• **Input data**
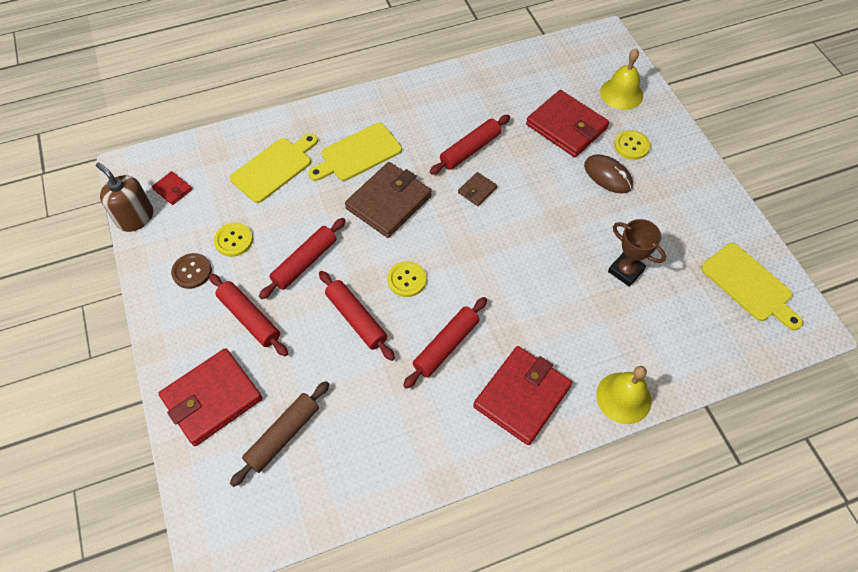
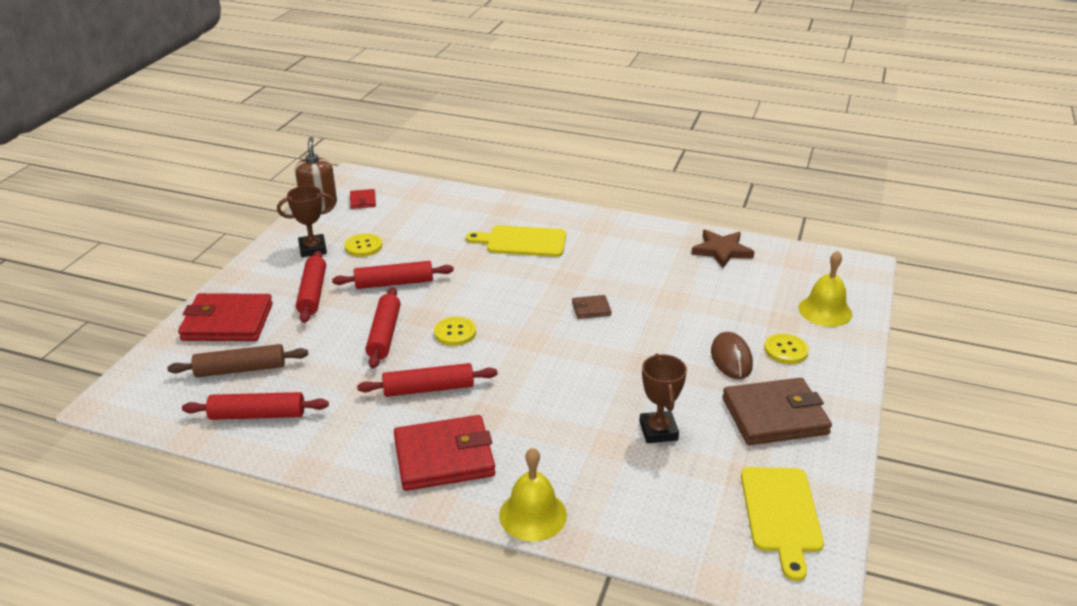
camera: 40 degrees right, 25 degrees down
(192, 271) = (313, 249): brown button -> brown trophy
(274, 168) = (448, 221): yellow cutting board -> none
(388, 202) = (506, 280): brown wallet -> brown wallet (774, 416)
(470, 149) = (620, 281): red rolling pin -> red rolling pin (257, 415)
(507, 75) = (721, 251): none -> brown star
(566, 126) = (734, 307): red wallet -> none

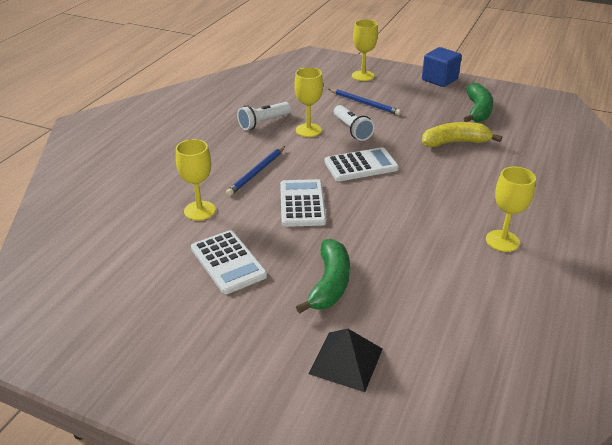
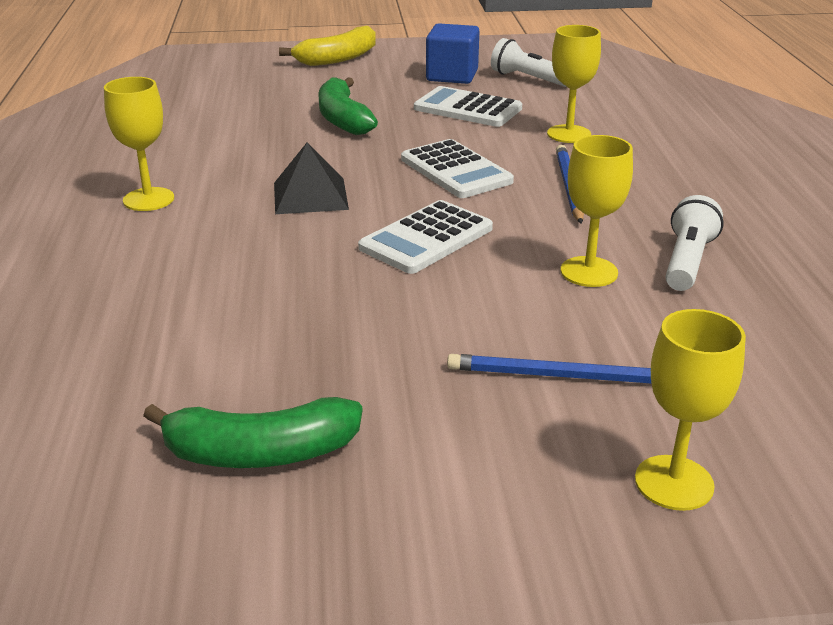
camera: 150 degrees right, 5 degrees down
(346, 361) = (284, 86): black pyramid -> black pyramid (310, 195)
(352, 130) = (510, 297): white flashlight -> white flashlight (528, 79)
(439, 79) = (438, 561): blue cube -> blue cube (452, 76)
(455, 142) = (280, 334): yellow banana -> yellow banana (338, 58)
(478, 110) = (260, 452): green banana -> green banana turned 75 degrees counterclockwise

• **Problem description**
Keep to the lines above from the line with "(274, 168) = (448, 221): yellow" to the line with "camera: 150 degrees right, 5 degrees down", and set down exactly those, inclusive, with nothing else and every picture left out.

• **Output for this exercise**
(274, 168) = (448, 221): yellow cutting board -> none
(388, 202) = (506, 280): brown wallet -> brown wallet (774, 416)
(470, 149) = (620, 281): red rolling pin -> red rolling pin (257, 415)
(507, 75) = (721, 251): none -> brown star
(566, 126) = (734, 307): red wallet -> none

camera: 150 degrees right, 5 degrees down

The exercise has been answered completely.